++++ THE DATA

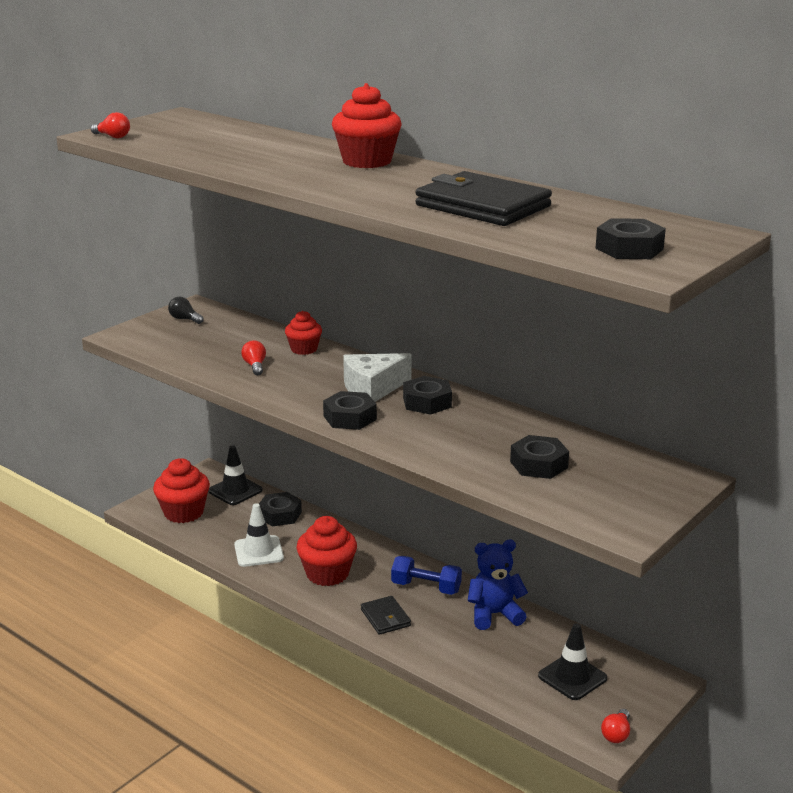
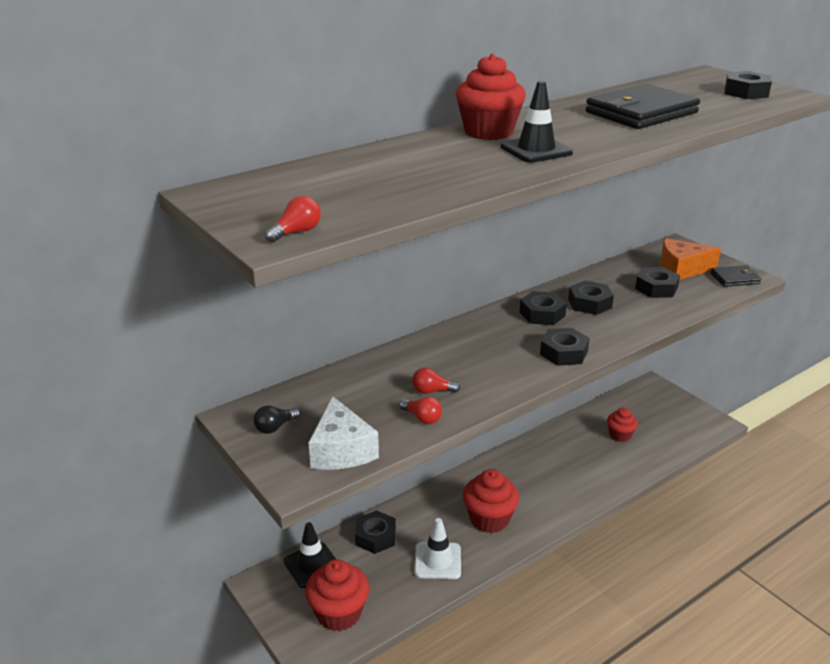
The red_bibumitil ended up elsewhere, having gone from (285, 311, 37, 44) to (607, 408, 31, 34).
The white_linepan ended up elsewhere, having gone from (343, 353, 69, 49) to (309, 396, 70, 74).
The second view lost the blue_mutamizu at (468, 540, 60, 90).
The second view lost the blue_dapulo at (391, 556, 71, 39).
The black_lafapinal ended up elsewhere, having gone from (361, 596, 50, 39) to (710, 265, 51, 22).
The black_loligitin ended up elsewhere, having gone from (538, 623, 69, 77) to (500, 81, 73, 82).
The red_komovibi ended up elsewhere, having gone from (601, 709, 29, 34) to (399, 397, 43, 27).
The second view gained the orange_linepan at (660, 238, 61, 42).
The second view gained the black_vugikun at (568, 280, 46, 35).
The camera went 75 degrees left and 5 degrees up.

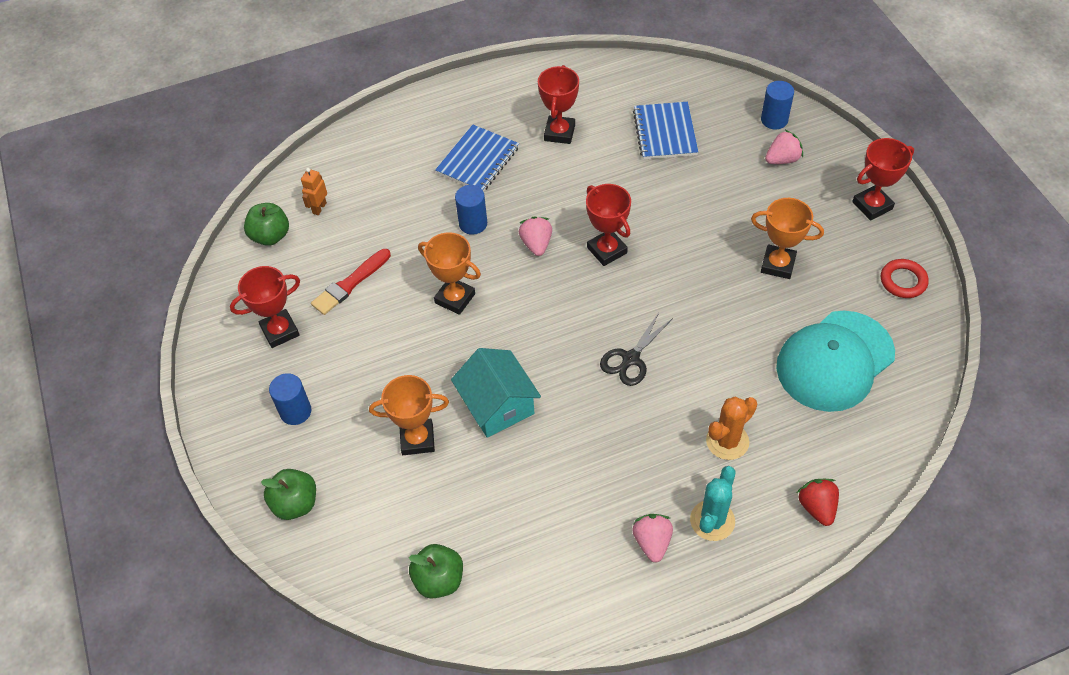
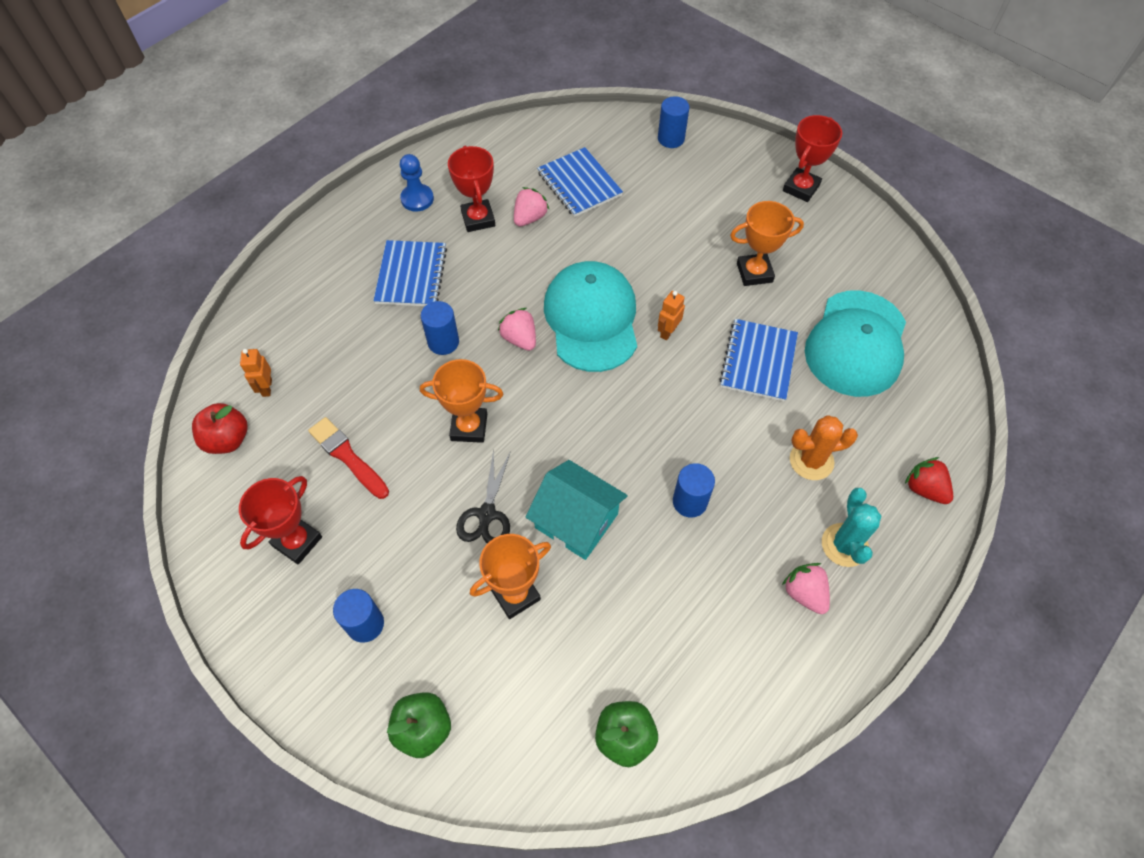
The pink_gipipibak ended up elsewhere, having gone from (765, 130, 38, 34) to (514, 187, 36, 40).
Where the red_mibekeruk stood at (586, 184, 45, 82), the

++++++++

**WHAT IS EXPECTED**
Copy out, exactly and without pictures, each line from the one containing "The second view gained the orange_linepan" through the final line of the entries, both ends included.

**SOLUTION TO THIS EXERCISE**
The second view gained the orange_linepan at (660, 238, 61, 42).
The second view gained the black_vugikun at (568, 280, 46, 35).
The camera went 75 degrees left and 5 degrees up.

The pink_gipipibak ended up elsewhere, having gone from (765, 130, 38, 34) to (514, 187, 36, 40).
Where the red_mibekeruk stood at (586, 184, 45, 82), the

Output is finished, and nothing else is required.